_DATA PROVIDED:_
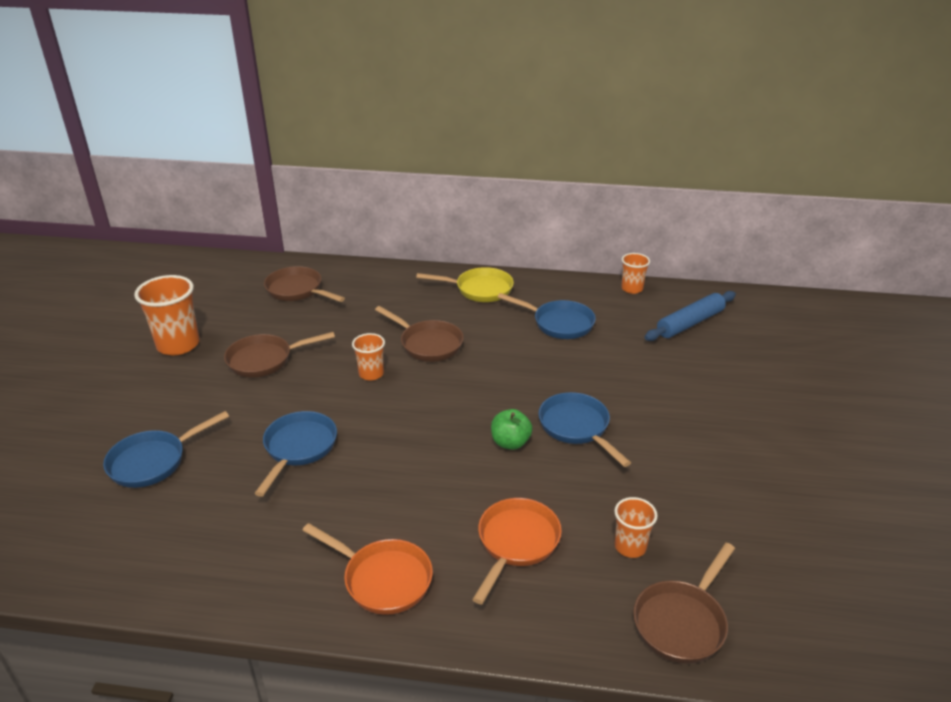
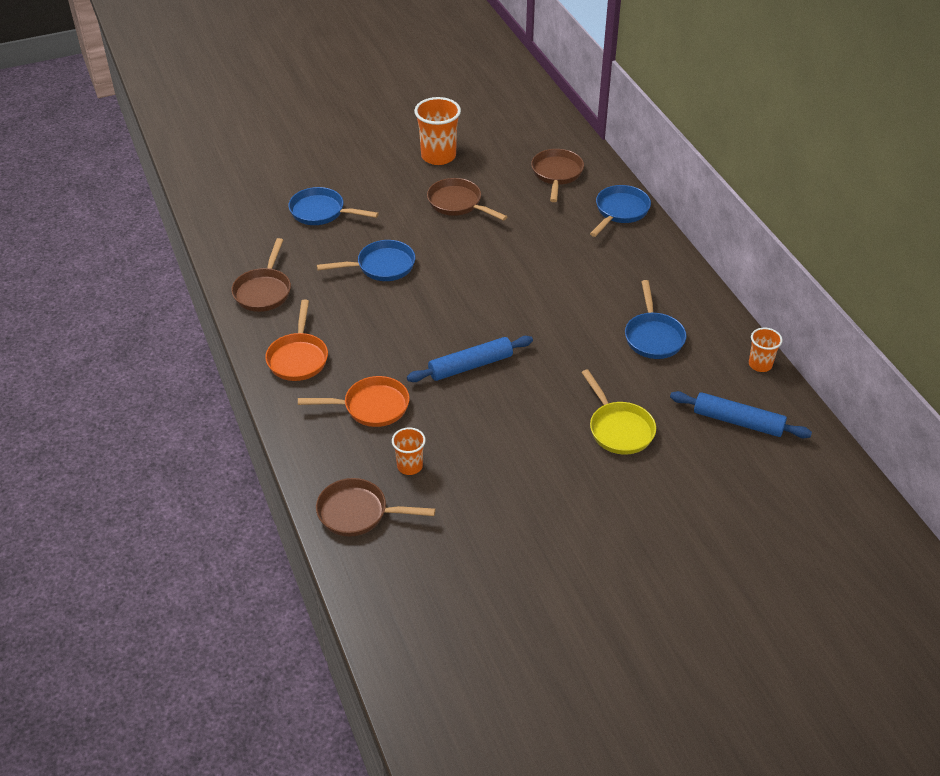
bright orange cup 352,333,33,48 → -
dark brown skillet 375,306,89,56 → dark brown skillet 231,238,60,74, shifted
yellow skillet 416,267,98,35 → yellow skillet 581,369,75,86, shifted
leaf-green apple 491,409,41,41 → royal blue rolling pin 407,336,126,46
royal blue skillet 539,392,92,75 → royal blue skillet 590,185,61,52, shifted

_TASK DETAILS:_
Everything in the data above gets copied exactly. Only the pictures are skipped.

_SOLUTION TO THIS TASK:_
bright orange cup 352,333,33,48 → -
dark brown skillet 375,306,89,56 → dark brown skillet 231,238,60,74, shifted
yellow skillet 416,267,98,35 → yellow skillet 581,369,75,86, shifted
leaf-green apple 491,409,41,41 → royal blue rolling pin 407,336,126,46
royal blue skillet 539,392,92,75 → royal blue skillet 590,185,61,52, shifted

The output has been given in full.